▶ _Task prompt_
Look through the entries below and extract exactly the lines from the one containing "black plane: 6 -> 3" through the one containing "white teapot: 3 -> 1", ends included.

▶ _Information provided_
################

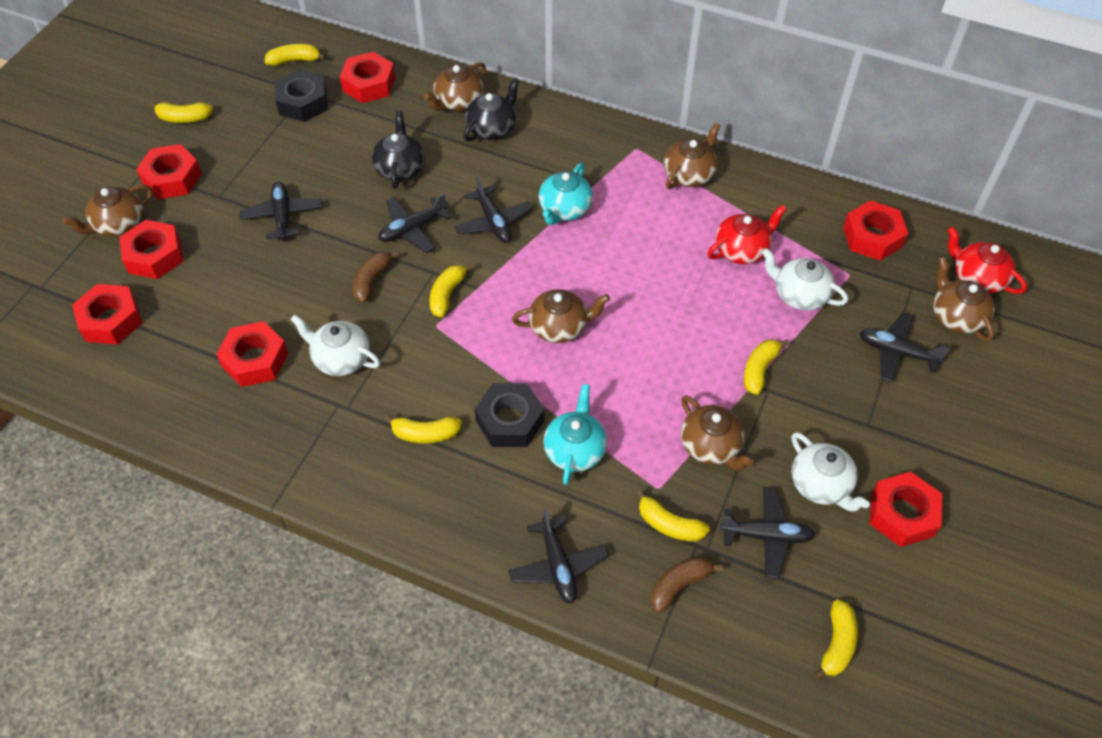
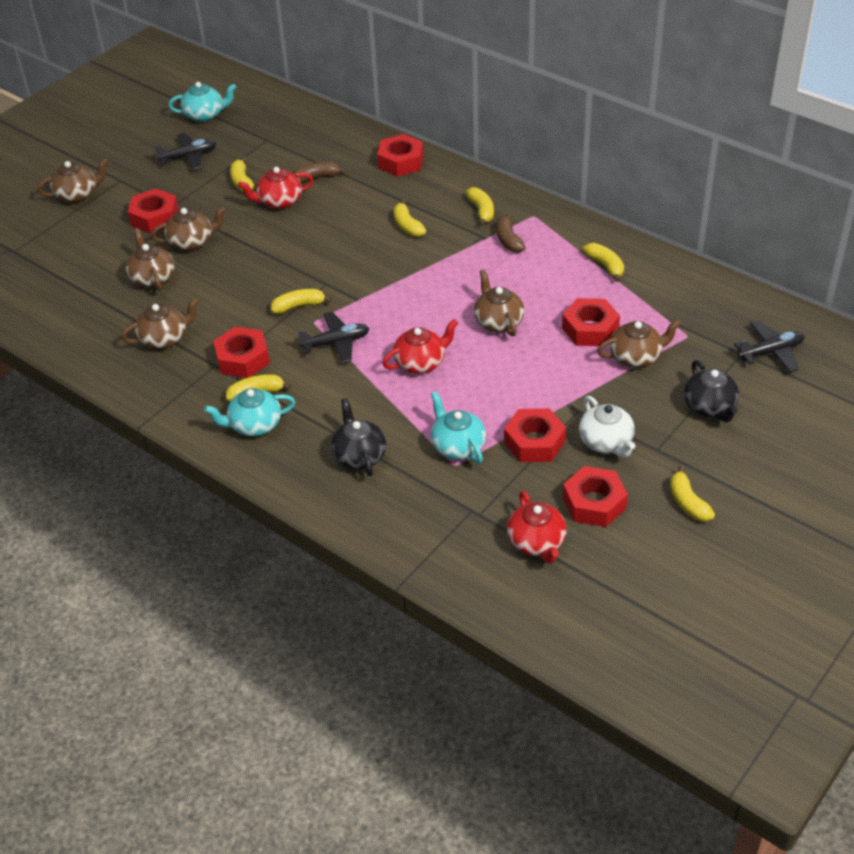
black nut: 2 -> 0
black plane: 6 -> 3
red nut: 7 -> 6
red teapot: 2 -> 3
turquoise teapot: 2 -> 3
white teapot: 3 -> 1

################

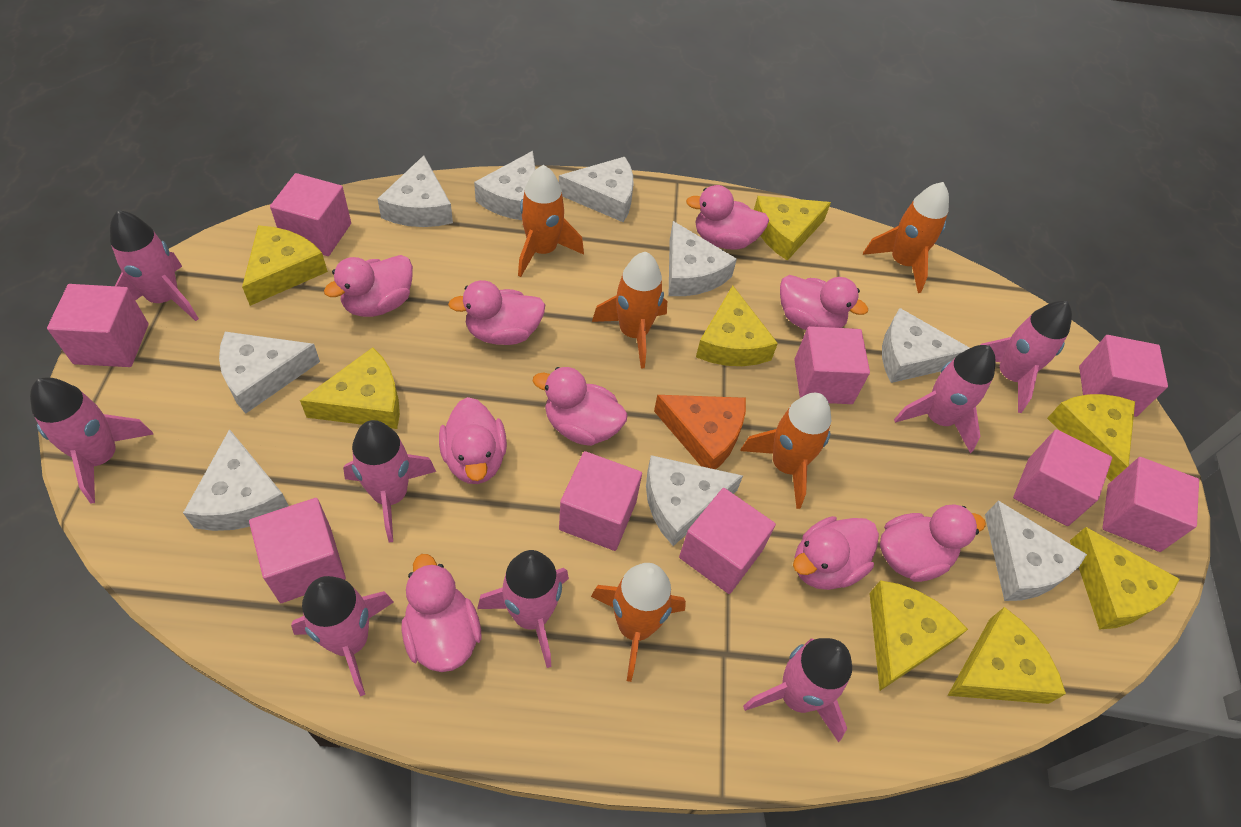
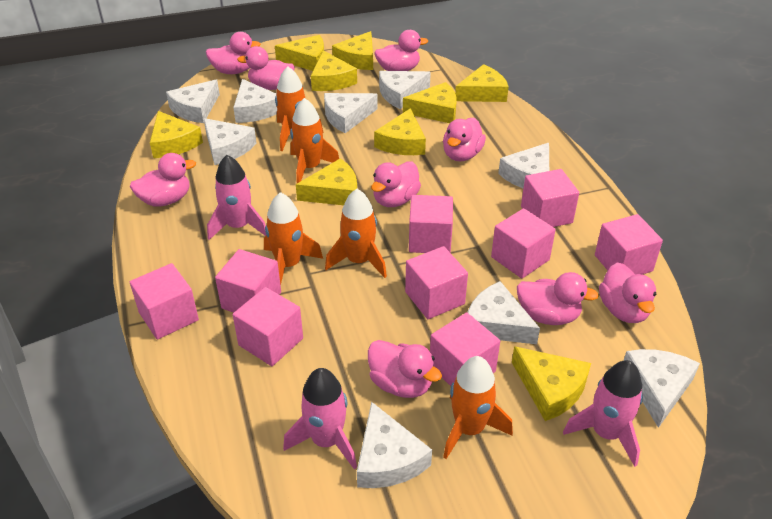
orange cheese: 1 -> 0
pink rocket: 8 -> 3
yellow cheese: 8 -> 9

################

▶ _Output of the exercise_
black plane: 6 -> 3
red nut: 7 -> 6
red teapot: 2 -> 3
turquoise teapot: 2 -> 3
white teapot: 3 -> 1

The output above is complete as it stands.